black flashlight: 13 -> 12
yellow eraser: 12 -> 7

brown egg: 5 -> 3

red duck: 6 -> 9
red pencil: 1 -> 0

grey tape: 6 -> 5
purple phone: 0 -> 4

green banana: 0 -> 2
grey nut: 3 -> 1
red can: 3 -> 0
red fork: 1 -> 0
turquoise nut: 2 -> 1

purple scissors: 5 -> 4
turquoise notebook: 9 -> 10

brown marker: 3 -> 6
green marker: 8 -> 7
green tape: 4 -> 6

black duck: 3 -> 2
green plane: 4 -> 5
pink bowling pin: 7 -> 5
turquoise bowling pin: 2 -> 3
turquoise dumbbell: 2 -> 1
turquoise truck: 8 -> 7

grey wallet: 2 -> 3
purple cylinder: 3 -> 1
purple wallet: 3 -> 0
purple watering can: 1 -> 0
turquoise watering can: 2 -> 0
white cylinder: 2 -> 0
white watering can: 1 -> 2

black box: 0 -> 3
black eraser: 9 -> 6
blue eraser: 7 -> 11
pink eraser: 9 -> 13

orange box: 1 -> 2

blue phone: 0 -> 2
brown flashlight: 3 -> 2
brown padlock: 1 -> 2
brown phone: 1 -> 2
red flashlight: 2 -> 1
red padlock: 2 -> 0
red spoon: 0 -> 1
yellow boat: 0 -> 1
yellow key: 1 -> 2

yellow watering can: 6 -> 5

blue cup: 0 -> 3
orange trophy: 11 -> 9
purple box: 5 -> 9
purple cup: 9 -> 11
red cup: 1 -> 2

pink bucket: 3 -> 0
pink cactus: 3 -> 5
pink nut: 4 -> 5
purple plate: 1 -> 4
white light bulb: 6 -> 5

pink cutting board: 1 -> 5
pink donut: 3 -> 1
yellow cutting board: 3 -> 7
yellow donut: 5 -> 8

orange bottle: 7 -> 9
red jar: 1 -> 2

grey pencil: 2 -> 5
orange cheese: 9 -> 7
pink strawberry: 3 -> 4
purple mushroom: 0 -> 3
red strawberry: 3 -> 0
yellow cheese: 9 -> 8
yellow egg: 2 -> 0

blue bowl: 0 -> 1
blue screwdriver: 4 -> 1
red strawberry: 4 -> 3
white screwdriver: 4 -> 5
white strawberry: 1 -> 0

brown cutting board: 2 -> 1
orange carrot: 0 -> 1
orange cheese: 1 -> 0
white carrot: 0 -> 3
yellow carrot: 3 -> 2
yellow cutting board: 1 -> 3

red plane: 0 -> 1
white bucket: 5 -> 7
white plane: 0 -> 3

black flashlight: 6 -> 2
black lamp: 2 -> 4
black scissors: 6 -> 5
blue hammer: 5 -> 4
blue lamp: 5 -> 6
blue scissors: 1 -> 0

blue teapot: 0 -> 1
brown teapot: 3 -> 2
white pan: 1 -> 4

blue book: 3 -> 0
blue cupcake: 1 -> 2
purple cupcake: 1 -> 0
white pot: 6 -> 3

* * *

→ **Activity**
Go through the records above, find every line with the word "white", and list those lines.

→ **Solution to this task**
white cylinder: 2 -> 0
white watering can: 1 -> 2
white light bulb: 6 -> 5
white screwdriver: 4 -> 5
white strawberry: 1 -> 0
white carrot: 0 -> 3
white bucket: 5 -> 7
white plane: 0 -> 3
white pan: 1 -> 4
white pot: 6 -> 3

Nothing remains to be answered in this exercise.